→ **AIM OF THE EXERCISE**
Beneath this line are entries. Copy the range from the line with "EmeraldSandglass (no. 1 from left)" to the line with "TealMug (no. 2 from left in the first image)", ends included, exactly; leave pictures out.

/---

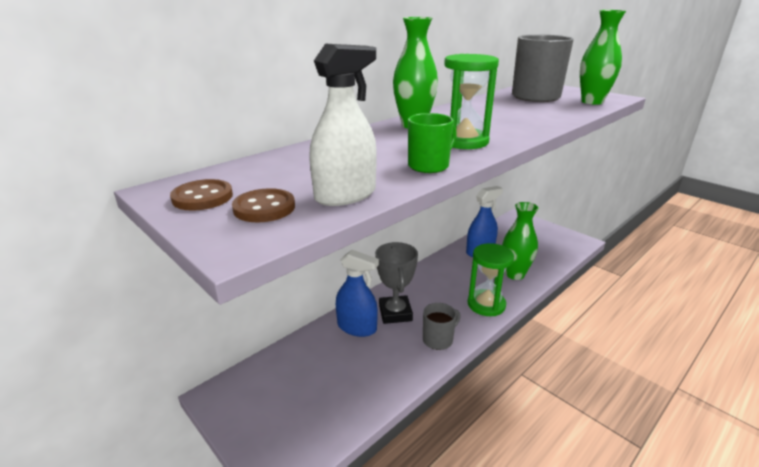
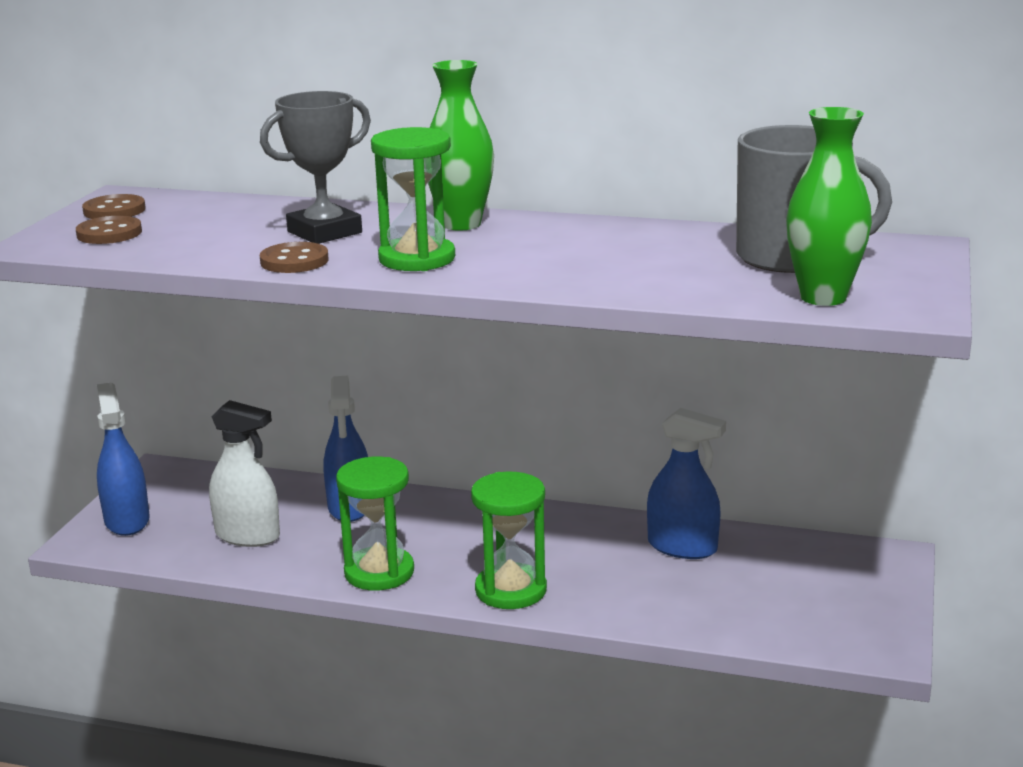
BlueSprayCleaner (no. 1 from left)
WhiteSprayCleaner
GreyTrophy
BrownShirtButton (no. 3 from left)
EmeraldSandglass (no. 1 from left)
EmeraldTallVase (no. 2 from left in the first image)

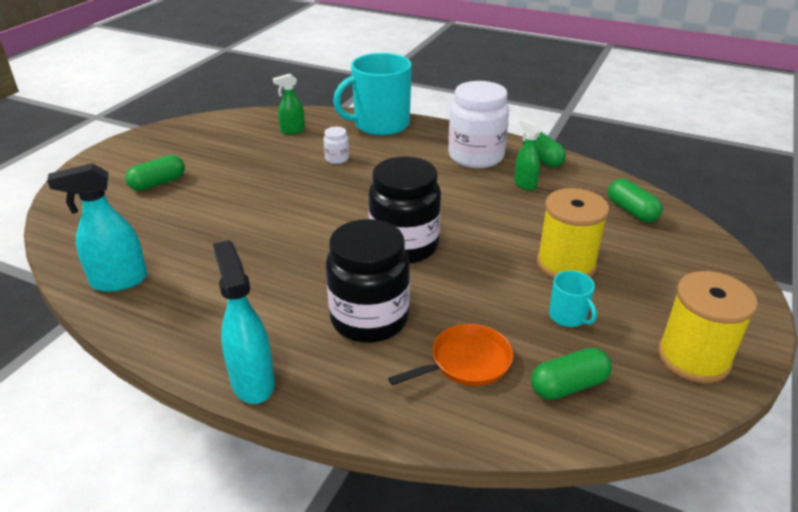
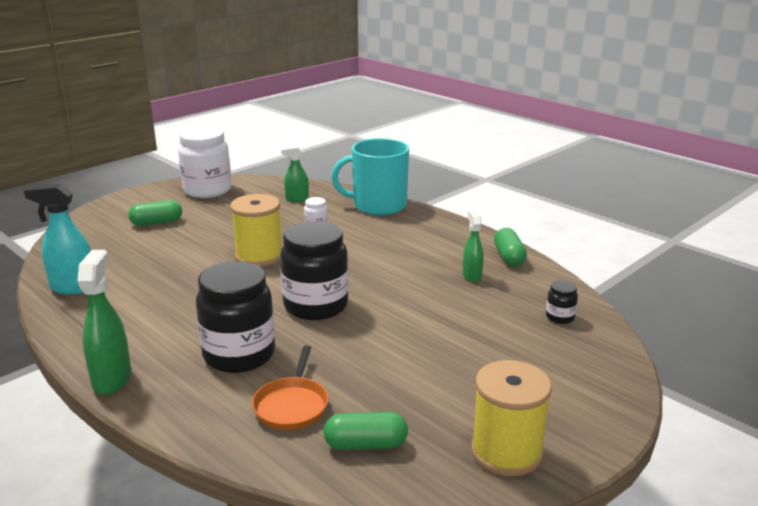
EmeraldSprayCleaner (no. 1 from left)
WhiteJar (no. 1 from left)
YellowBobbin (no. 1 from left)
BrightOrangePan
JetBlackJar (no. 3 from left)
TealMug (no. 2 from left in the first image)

\---
/---

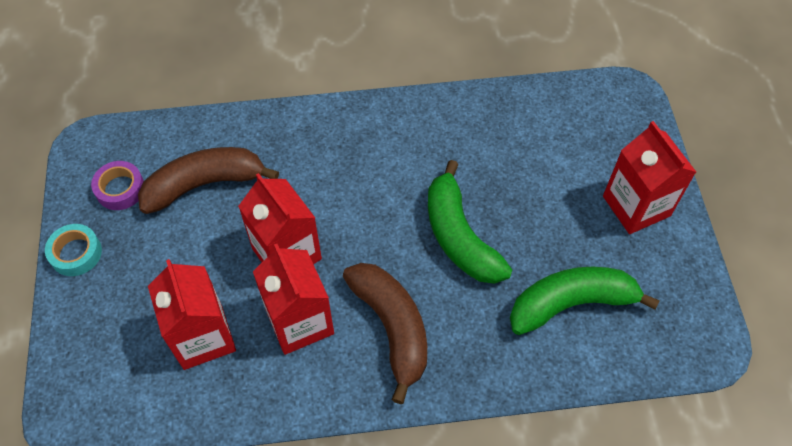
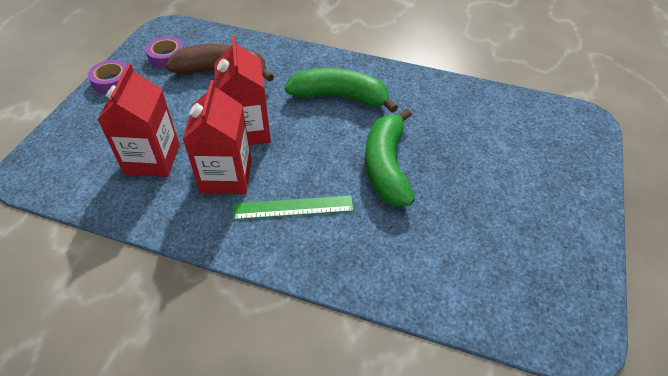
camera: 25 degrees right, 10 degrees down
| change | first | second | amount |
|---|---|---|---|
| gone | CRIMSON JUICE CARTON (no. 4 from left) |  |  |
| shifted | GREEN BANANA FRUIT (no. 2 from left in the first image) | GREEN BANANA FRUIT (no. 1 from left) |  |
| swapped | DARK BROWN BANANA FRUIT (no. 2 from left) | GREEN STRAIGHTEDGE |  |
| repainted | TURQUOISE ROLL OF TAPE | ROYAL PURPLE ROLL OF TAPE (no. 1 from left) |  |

\---
/---

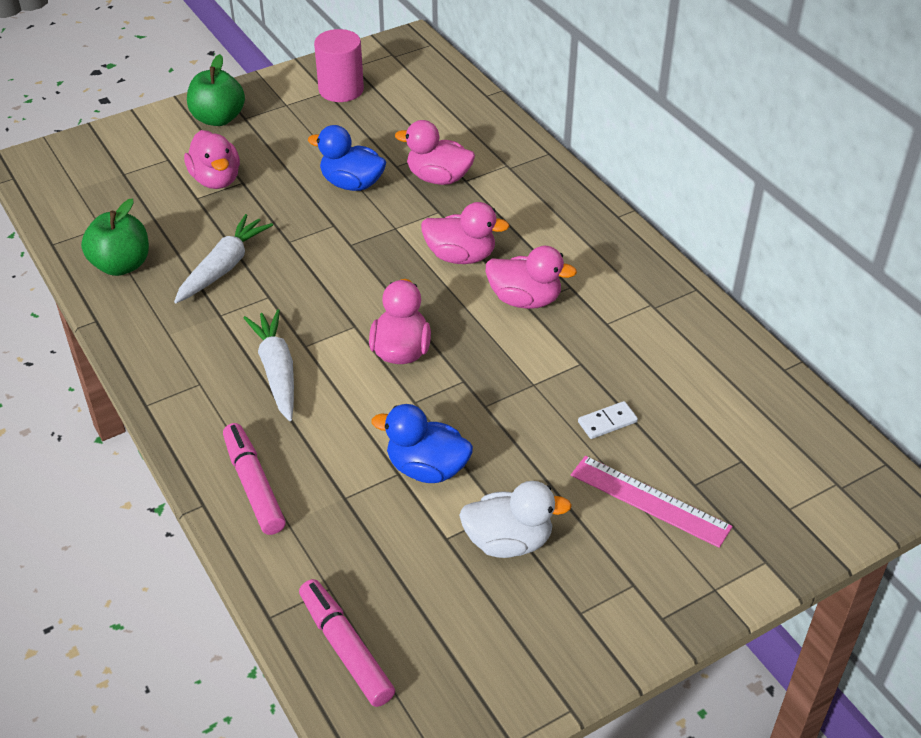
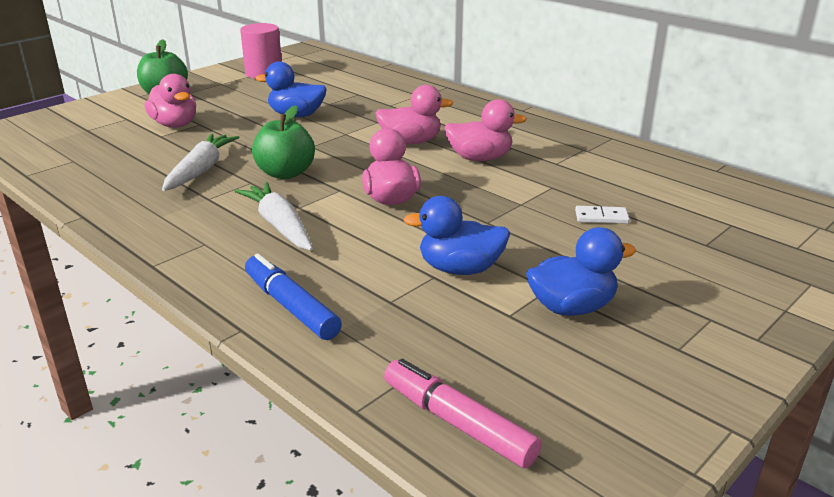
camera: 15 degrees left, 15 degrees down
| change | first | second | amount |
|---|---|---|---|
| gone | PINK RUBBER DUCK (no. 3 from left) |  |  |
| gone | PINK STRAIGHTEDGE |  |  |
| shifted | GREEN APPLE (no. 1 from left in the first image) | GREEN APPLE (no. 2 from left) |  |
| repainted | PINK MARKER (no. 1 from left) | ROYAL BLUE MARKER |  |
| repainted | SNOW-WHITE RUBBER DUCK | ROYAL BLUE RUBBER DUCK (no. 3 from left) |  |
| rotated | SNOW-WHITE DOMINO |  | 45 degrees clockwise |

\---

→ **RESPONSE TO THE TASK**
EmeraldSandglass (no. 1 from left)
EmeraldTallVase (no. 2 from left in the first image)

EmeraldSprayCleaner (no. 1 from left)
WhiteJar (no. 1 from left)
YellowBobbin (no. 1 from left)
BrightOrangePan
JetBlackJar (no. 3 from left)
TealMug (no. 2 from left in the first image)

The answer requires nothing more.